About this exercise: Below are the records. Retype exactly the lines between the lines holding "grey cube: 2 -> 3" and "turquoise truck: 1 -> 2", inclusive.

Extracted data:
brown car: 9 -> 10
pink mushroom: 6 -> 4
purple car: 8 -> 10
...
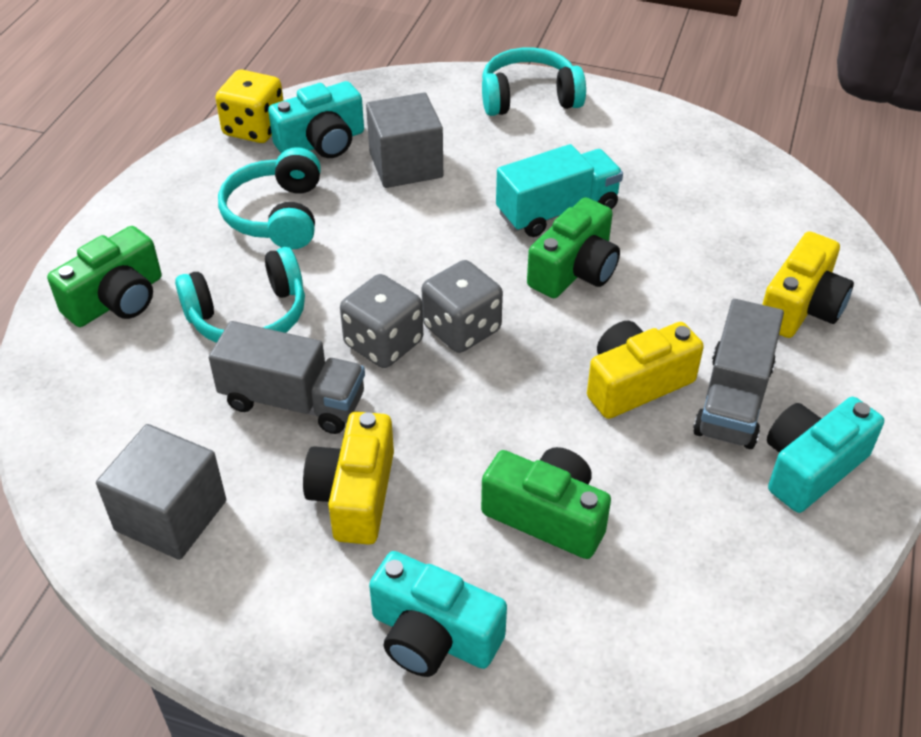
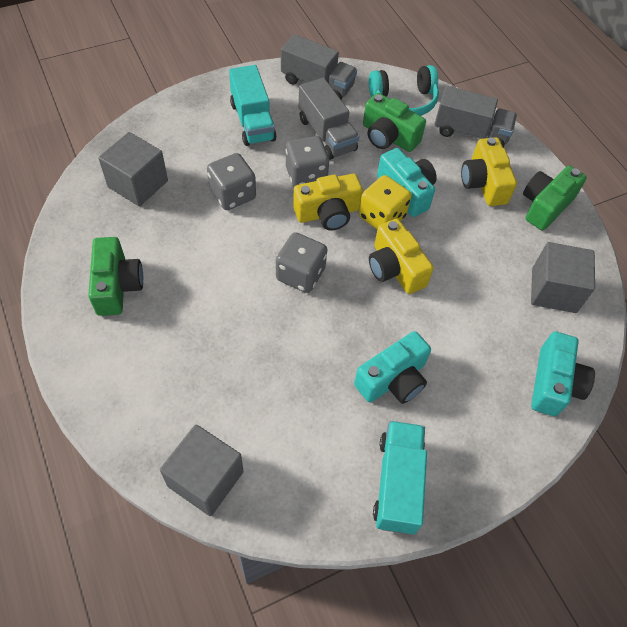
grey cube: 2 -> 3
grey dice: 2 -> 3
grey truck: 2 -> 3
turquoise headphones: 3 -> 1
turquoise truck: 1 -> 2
...
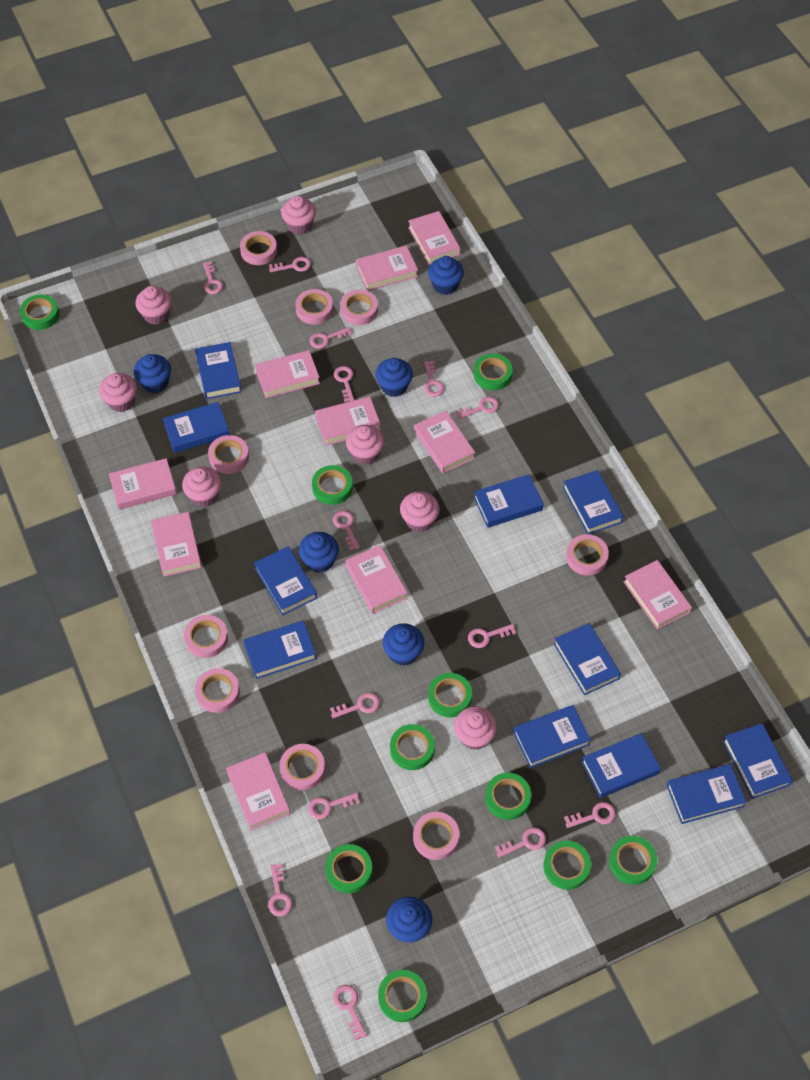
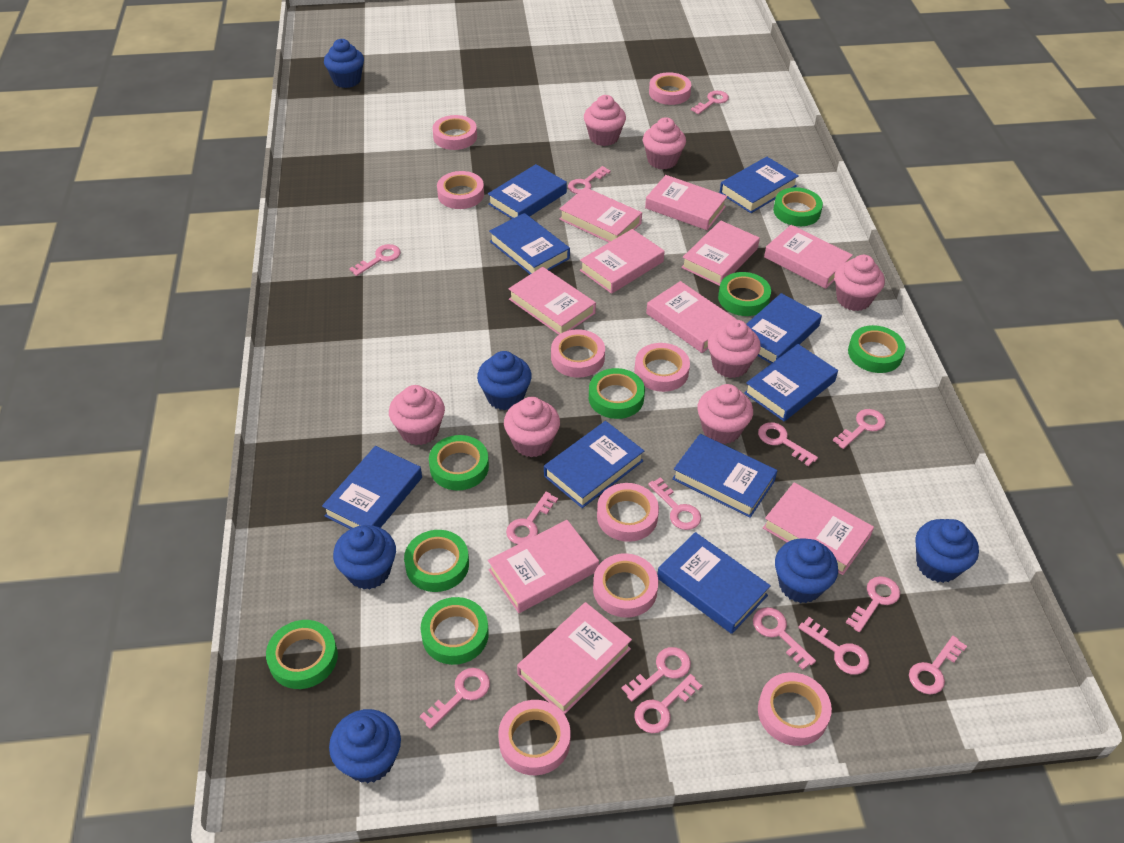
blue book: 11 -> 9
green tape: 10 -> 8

Solution to the problem:
grey cube: 2 -> 3
grey dice: 2 -> 3
grey truck: 2 -> 3
turquoise headphones: 3 -> 1
turquoise truck: 1 -> 2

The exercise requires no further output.